*** Opening of RAW DATA ***

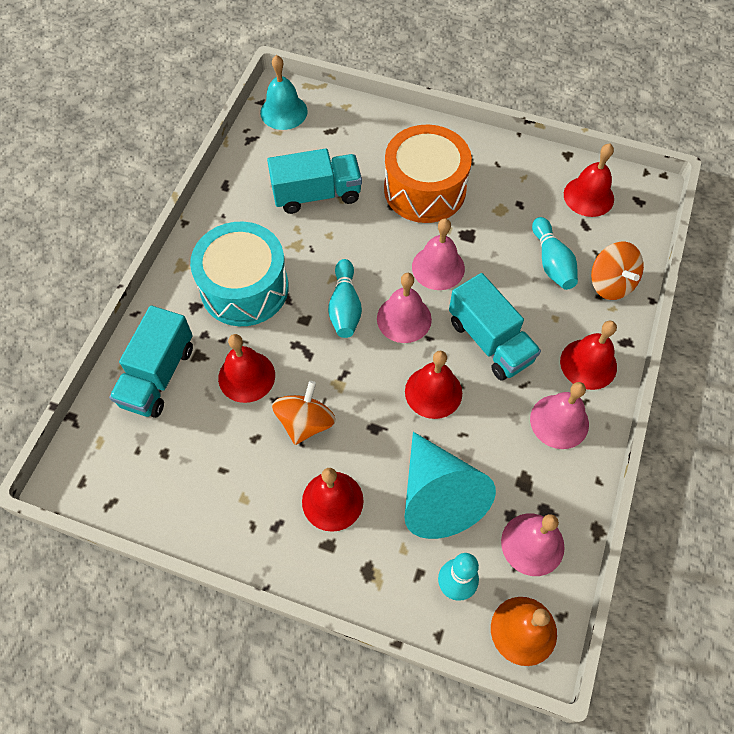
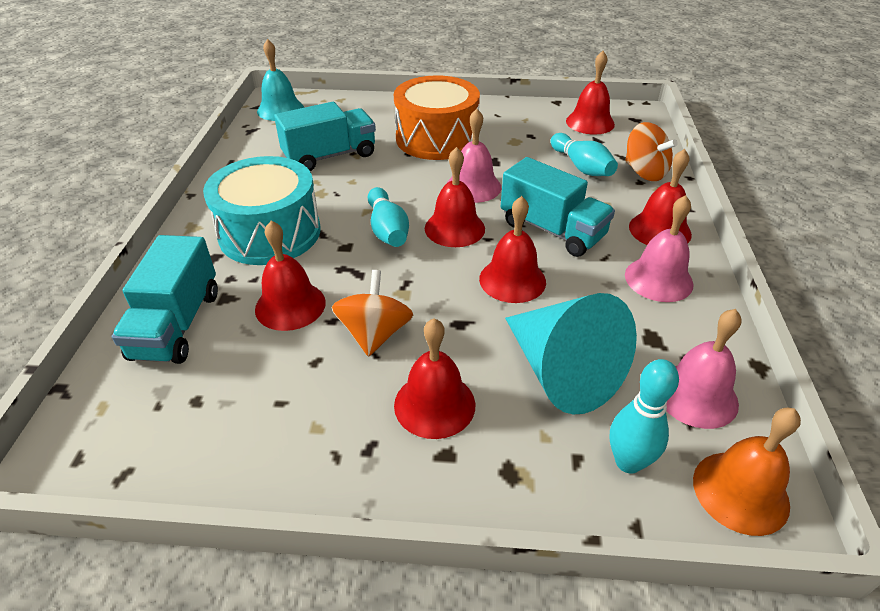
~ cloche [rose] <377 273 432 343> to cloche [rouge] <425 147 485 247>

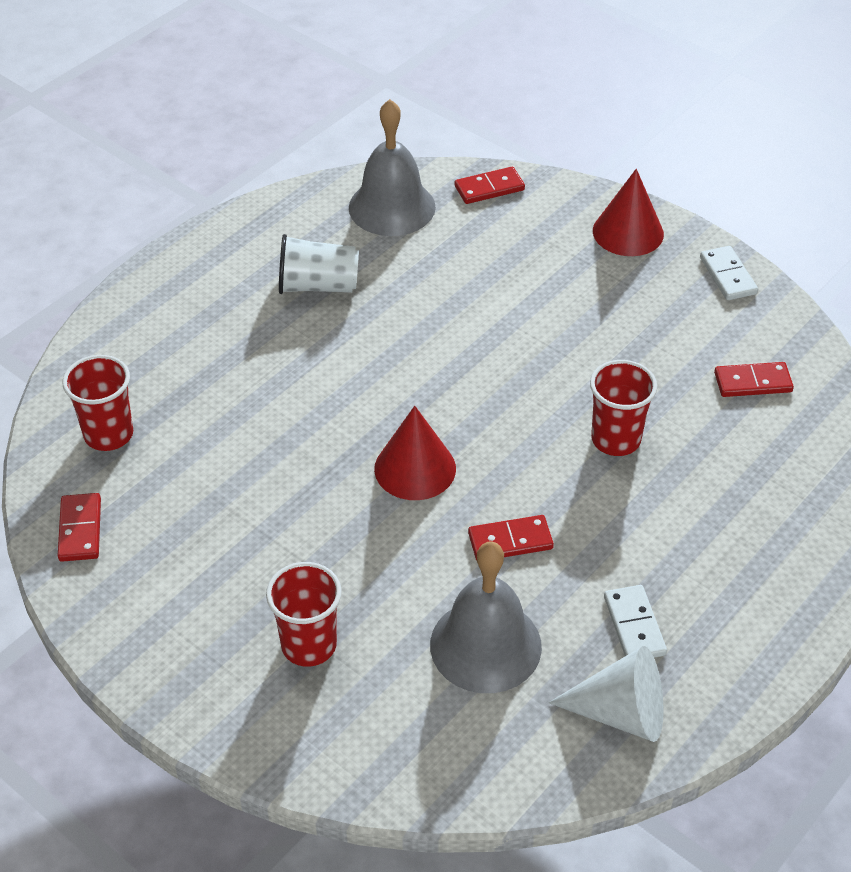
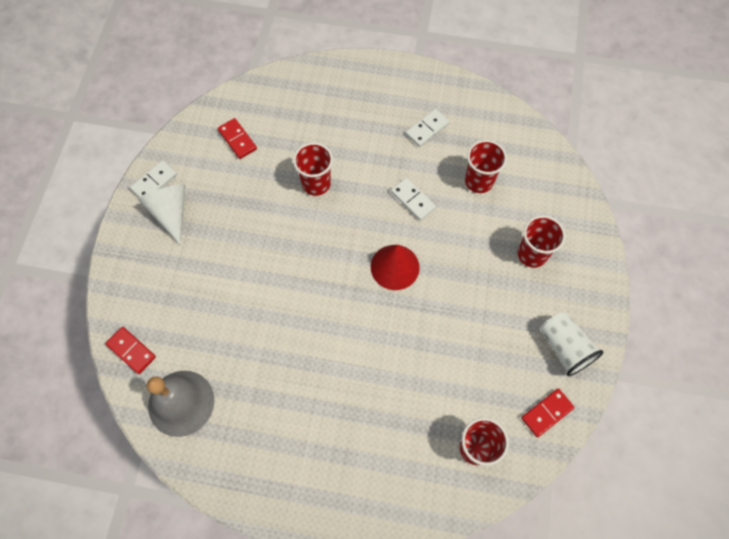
- cône [rouge] <593 169 664 256>
~ gobelet [blanc] <279 234 359 294> to <540 312 604 376>
~ cône [blanc] <548 646 663 742> to <137 184 185 244>
~ cloche [gris] <430 541 542 693> to gobelet [rouge] <465 140 507 193>
~ domino [rouge] <468 515 554 561> to domino [blanc] <391 178 436 220>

*** Close of RAW DATA ***

_EXERCISE DETAILS_: The expected output is the full material above, word for word, without pictures.

_REPLY TO THE EXERCISE_:
~ cloche [rose] <377 273 432 343> to cloche [rouge] <425 147 485 247>

- cône [rouge] <593 169 664 256>
~ gobelet [blanc] <279 234 359 294> to <540 312 604 376>
~ cône [blanc] <548 646 663 742> to <137 184 185 244>
~ cloche [gris] <430 541 542 693> to gobelet [rouge] <465 140 507 193>
~ domino [rouge] <468 515 554 561> to domino [blanc] <391 178 436 220>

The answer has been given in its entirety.